# Required work:
Filter the material below down to the lines containing the word "yellow".

# Data excerpts:
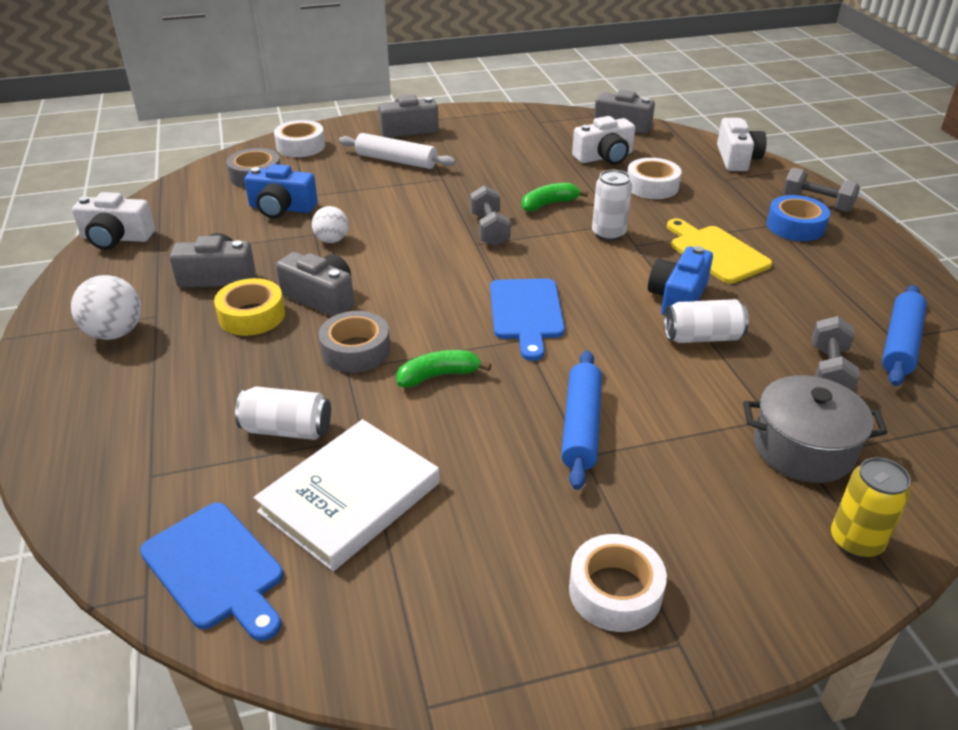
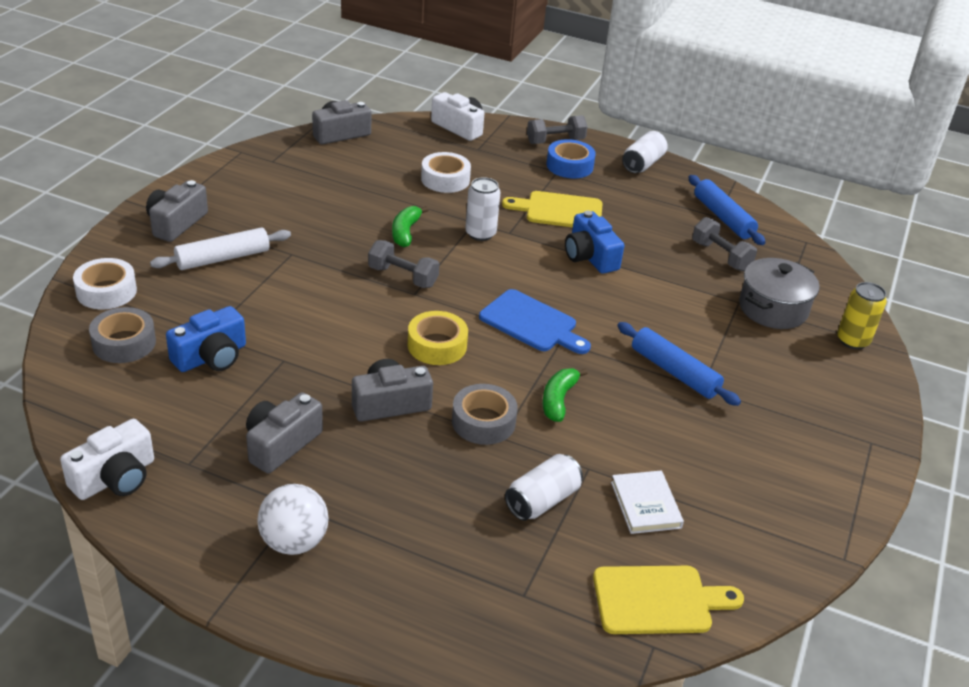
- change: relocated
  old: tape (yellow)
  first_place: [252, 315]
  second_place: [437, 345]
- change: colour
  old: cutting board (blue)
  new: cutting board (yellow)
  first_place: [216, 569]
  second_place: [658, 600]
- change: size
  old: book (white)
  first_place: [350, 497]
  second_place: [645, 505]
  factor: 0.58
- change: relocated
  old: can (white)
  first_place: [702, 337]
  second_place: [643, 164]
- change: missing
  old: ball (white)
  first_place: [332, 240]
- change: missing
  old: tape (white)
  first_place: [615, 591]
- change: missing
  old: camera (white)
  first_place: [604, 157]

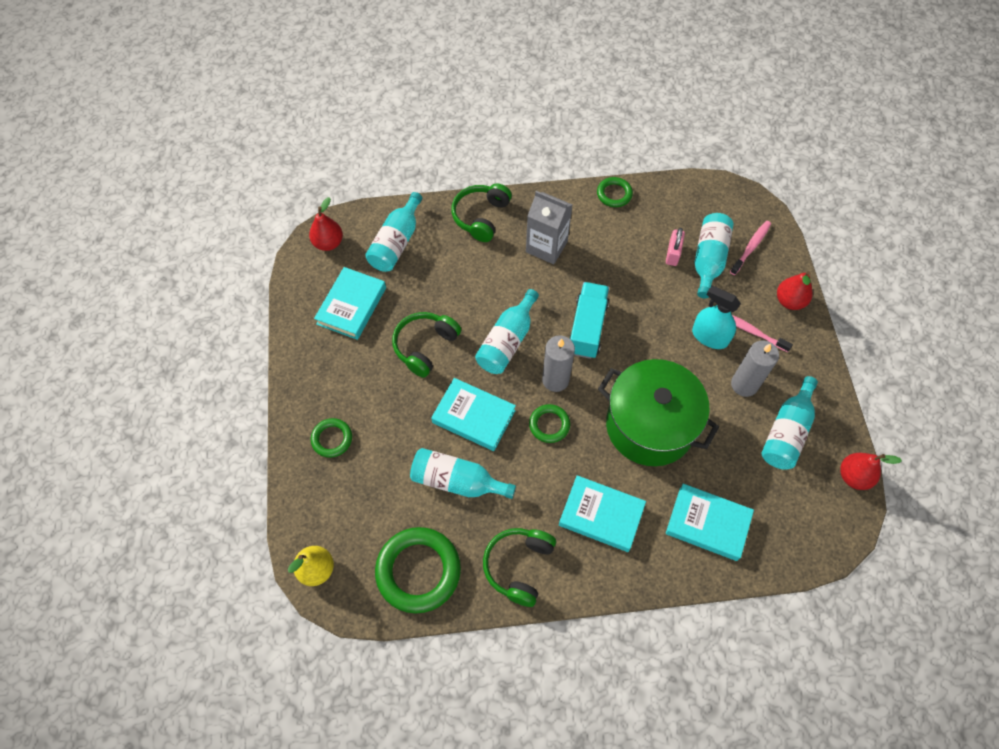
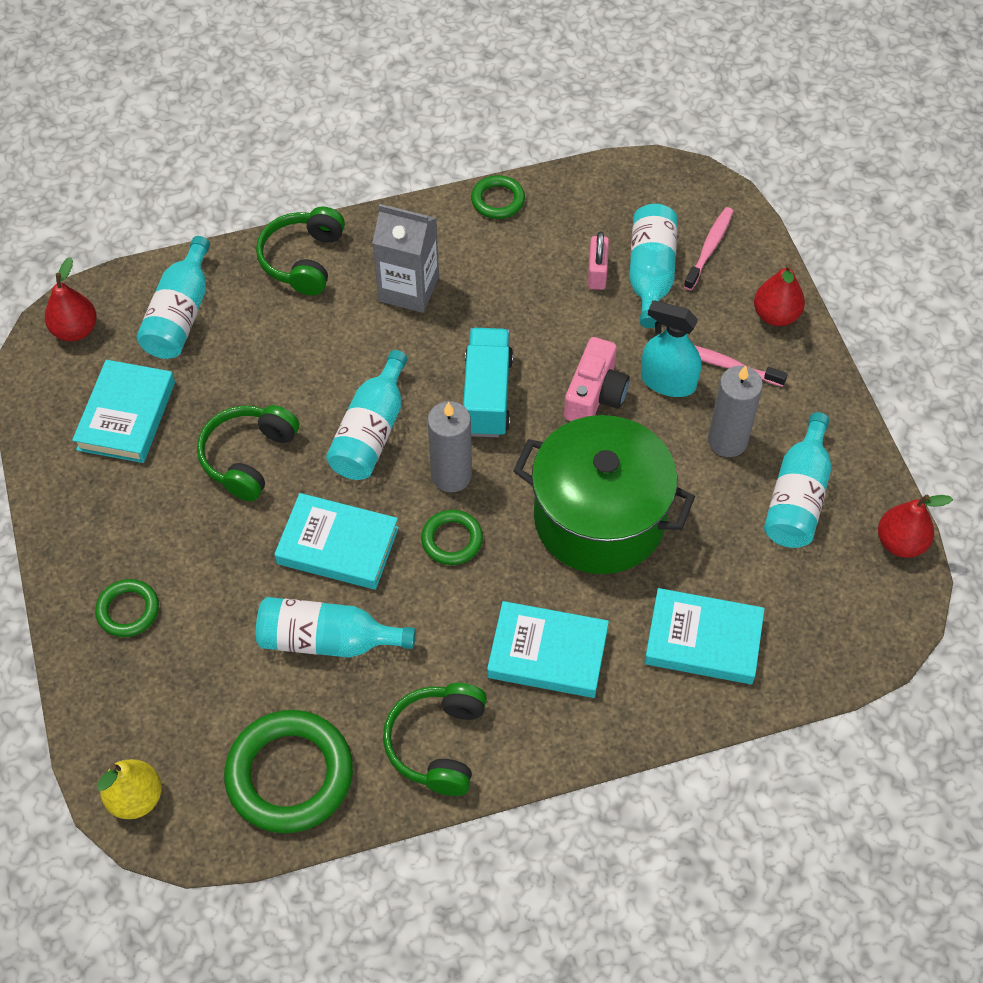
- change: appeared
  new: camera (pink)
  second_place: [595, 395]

# Expected output:
  old: tape (yellow)
  new: cutting board (yellow)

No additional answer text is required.